Spatial reasoning data:
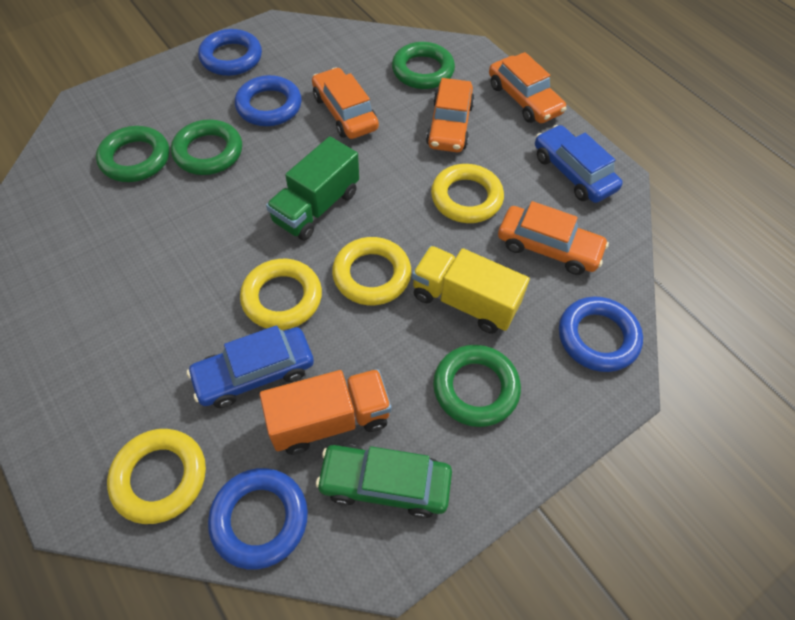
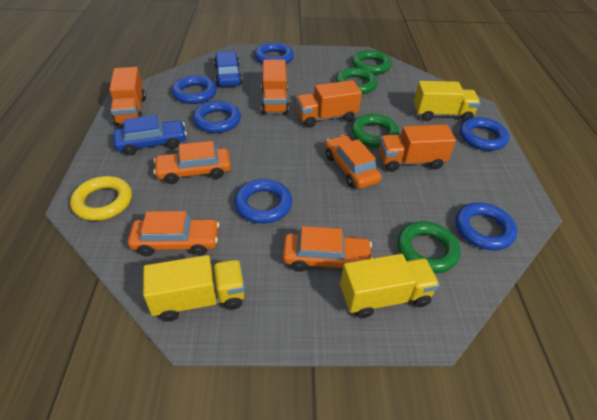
blue ring: 4 -> 6
green car: 1 -> 0
green truck: 1 -> 0
orange truck: 1 -> 4
yellow ring: 4 -> 1
yellow truck: 1 -> 3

* Exercise aim
Print exactly the lines above, starting at the line that contains "green car: 1 -> 0" and ending with the last line of the records, both included.

* Exercise response
green car: 1 -> 0
green truck: 1 -> 0
orange truck: 1 -> 4
yellow ring: 4 -> 1
yellow truck: 1 -> 3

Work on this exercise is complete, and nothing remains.